= Beginning of Section =

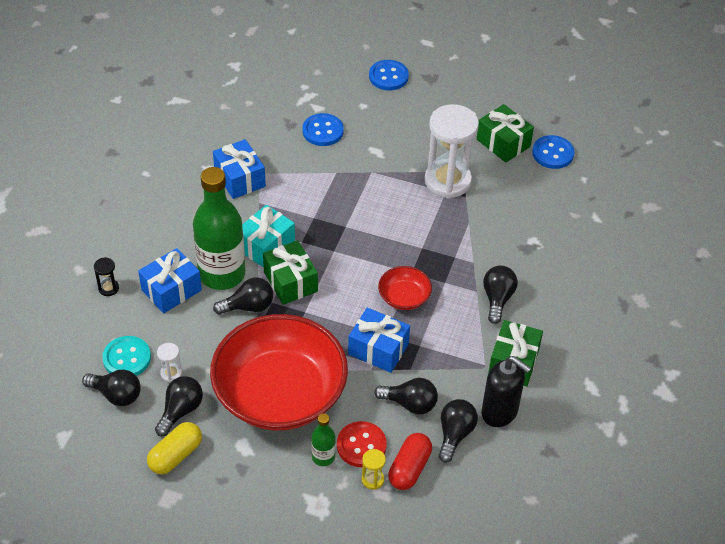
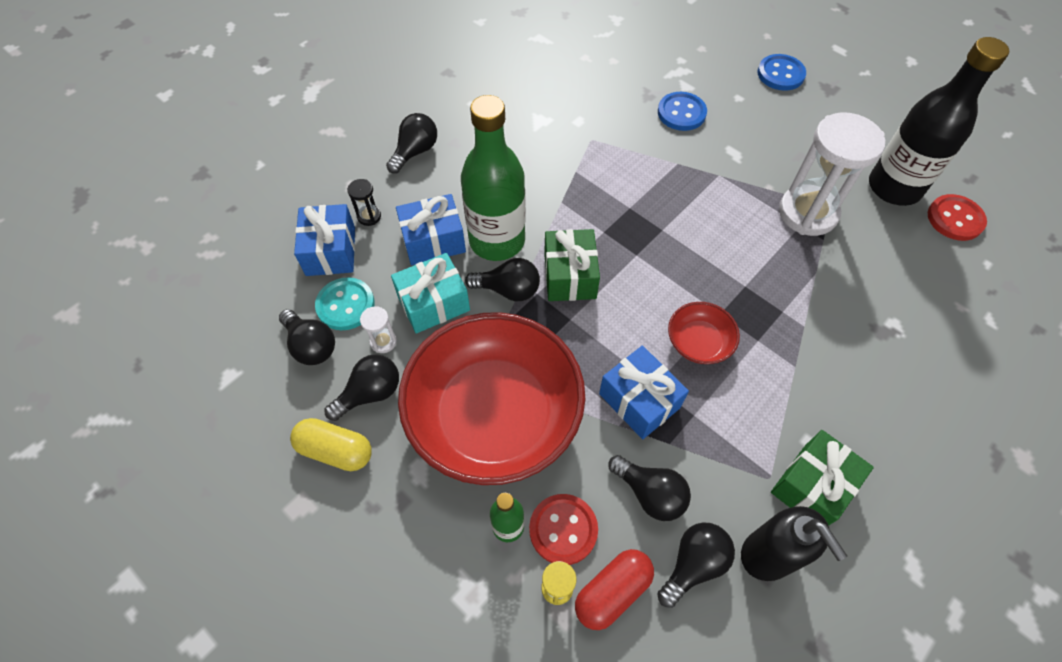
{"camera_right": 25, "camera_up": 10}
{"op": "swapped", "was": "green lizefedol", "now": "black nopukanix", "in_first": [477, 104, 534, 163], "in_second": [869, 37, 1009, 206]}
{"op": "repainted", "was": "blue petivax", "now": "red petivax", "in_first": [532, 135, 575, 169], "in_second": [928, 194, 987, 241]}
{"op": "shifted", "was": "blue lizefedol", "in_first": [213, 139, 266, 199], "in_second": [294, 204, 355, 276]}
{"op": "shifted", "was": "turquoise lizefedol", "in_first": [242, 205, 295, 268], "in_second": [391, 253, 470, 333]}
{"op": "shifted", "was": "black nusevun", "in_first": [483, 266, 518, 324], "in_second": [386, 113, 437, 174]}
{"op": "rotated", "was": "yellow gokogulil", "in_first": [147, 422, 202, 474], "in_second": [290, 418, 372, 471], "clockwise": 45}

= End of Section =

• _TASK DESCRIPTION_: Your reply should hold every line above exactly as written and none of the pictures.

• _RESPONSE FOR THIS EXERCISE_:
{"camera_right": 25, "camera_up": 10}
{"op": "swapped", "was": "green lizefedol", "now": "black nopukanix", "in_first": [477, 104, 534, 163], "in_second": [869, 37, 1009, 206]}
{"op": "repainted", "was": "blue petivax", "now": "red petivax", "in_first": [532, 135, 575, 169], "in_second": [928, 194, 987, 241]}
{"op": "shifted", "was": "blue lizefedol", "in_first": [213, 139, 266, 199], "in_second": [294, 204, 355, 276]}
{"op": "shifted", "was": "turquoise lizefedol", "in_first": [242, 205, 295, 268], "in_second": [391, 253, 470, 333]}
{"op": "shifted", "was": "black nusevun", "in_first": [483, 266, 518, 324], "in_second": [386, 113, 437, 174]}
{"op": "rotated", "was": "yellow gokogulil", "in_first": [147, 422, 202, 474], "in_second": [290, 418, 372, 471], "clockwise": 45}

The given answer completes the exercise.